EXERCISE GOAL — Give back, character for character, the line that includes "purple notebook: 3 -> 5" and all lines beneath it in the data.

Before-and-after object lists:
________________
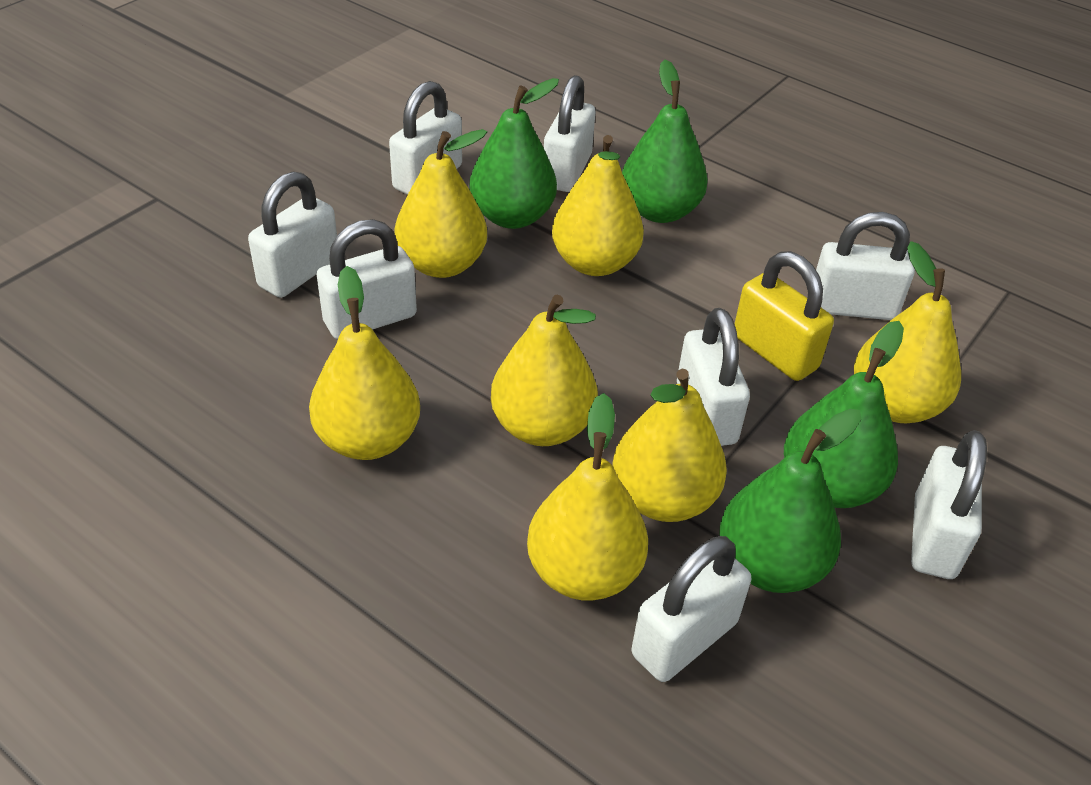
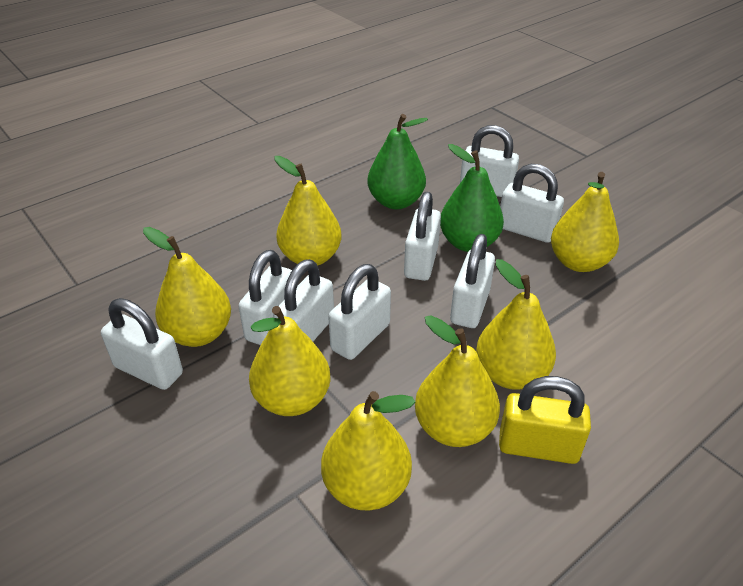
green pear: 4 -> 2

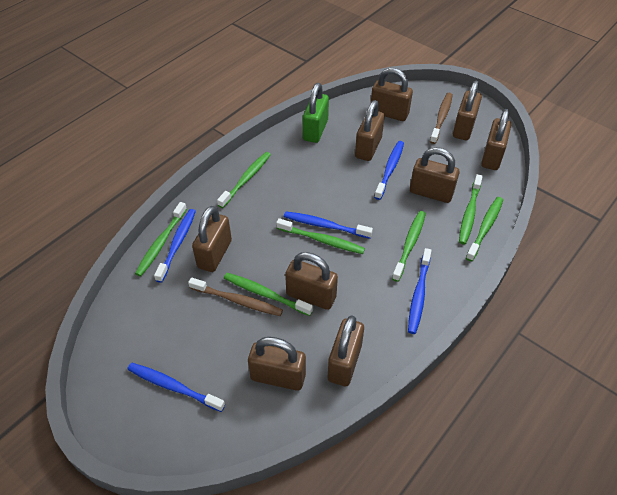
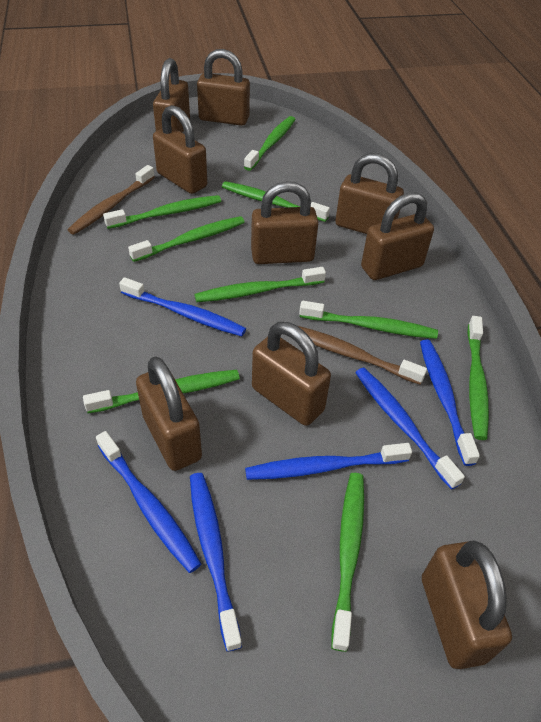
blue toothbrush: 5 -> 6
green padlock: 1 -> 0
green toothbrush: 7 -> 9

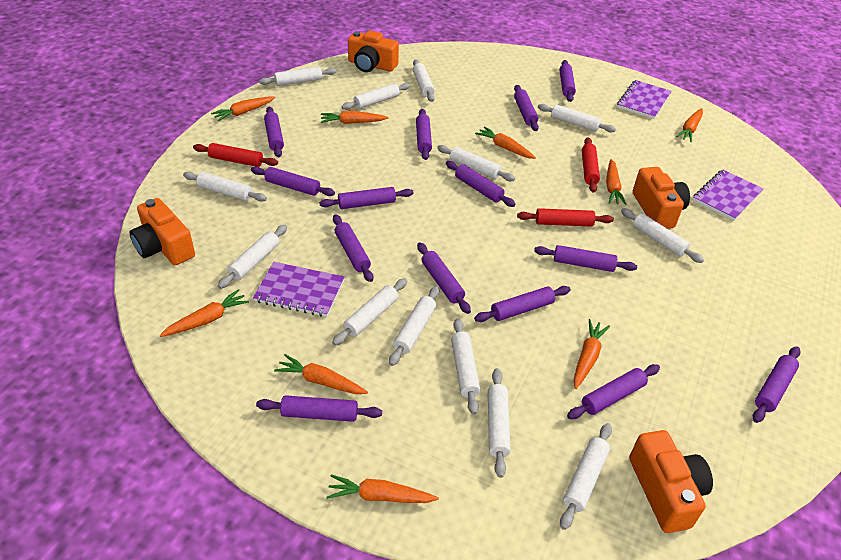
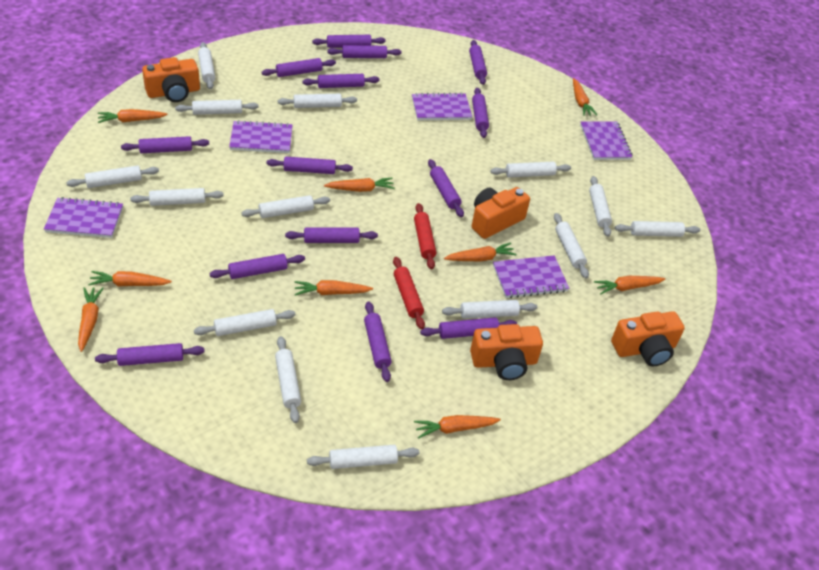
purple notebook: 3 -> 5
red rolling pin: 3 -> 2
white rolling pin: 13 -> 14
________________
WORKED SOLUTION —
purple notebook: 3 -> 5
red rolling pin: 3 -> 2
white rolling pin: 13 -> 14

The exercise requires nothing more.